EXERCISE REQUIREMENTS:
The lines to reproduce from the material below are those from the one containing "tan round brick G1" through the one containing "red brick J1 level 1 -> pink brick J1 level 1", both included; write them out exactly and add nothing.

DATA PROVIDED:
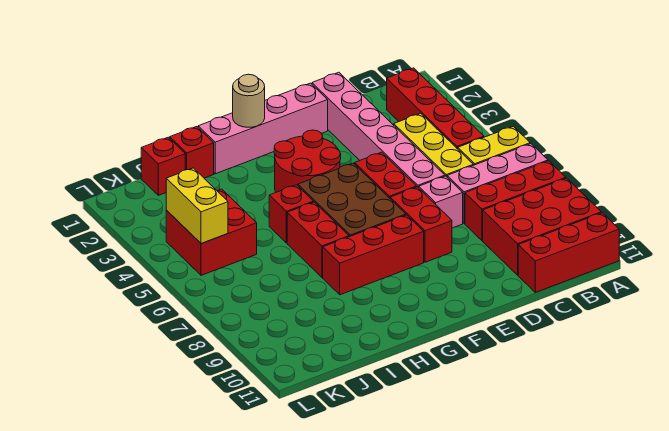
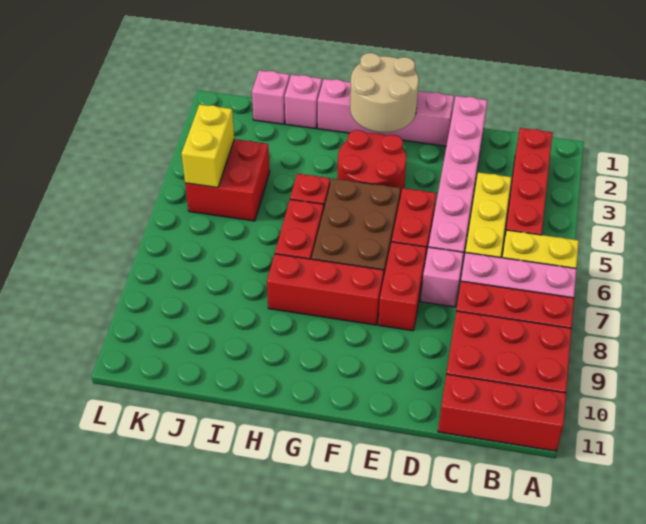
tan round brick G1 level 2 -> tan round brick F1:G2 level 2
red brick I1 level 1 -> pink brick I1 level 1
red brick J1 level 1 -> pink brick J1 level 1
--
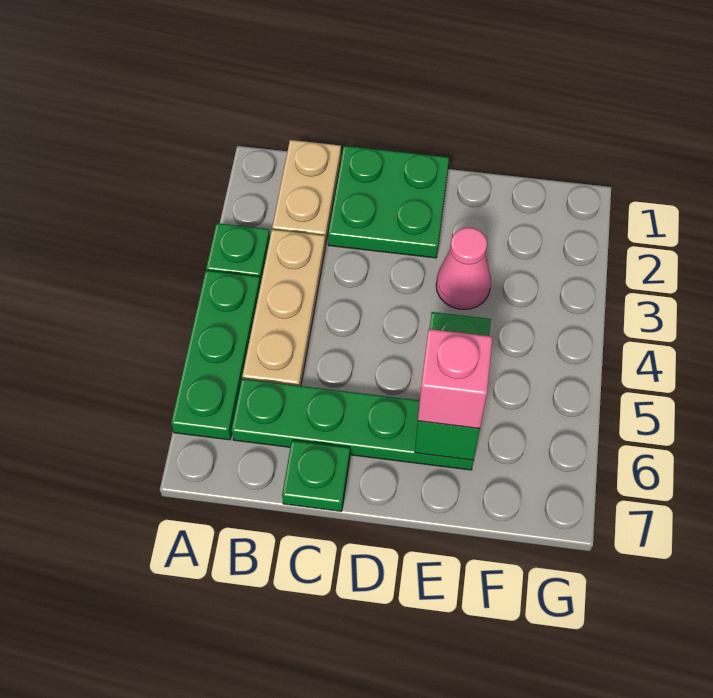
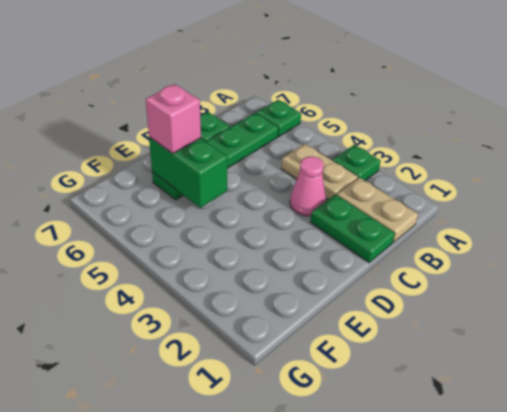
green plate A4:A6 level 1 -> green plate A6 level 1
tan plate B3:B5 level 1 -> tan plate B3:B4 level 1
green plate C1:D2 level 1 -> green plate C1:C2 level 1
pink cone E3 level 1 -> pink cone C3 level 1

ANSWER:
tan round brick G1 level 2 -> tan round brick F1:G2 level 2
red brick I1 level 1 -> pink brick I1 level 1
red brick J1 level 1 -> pink brick J1 level 1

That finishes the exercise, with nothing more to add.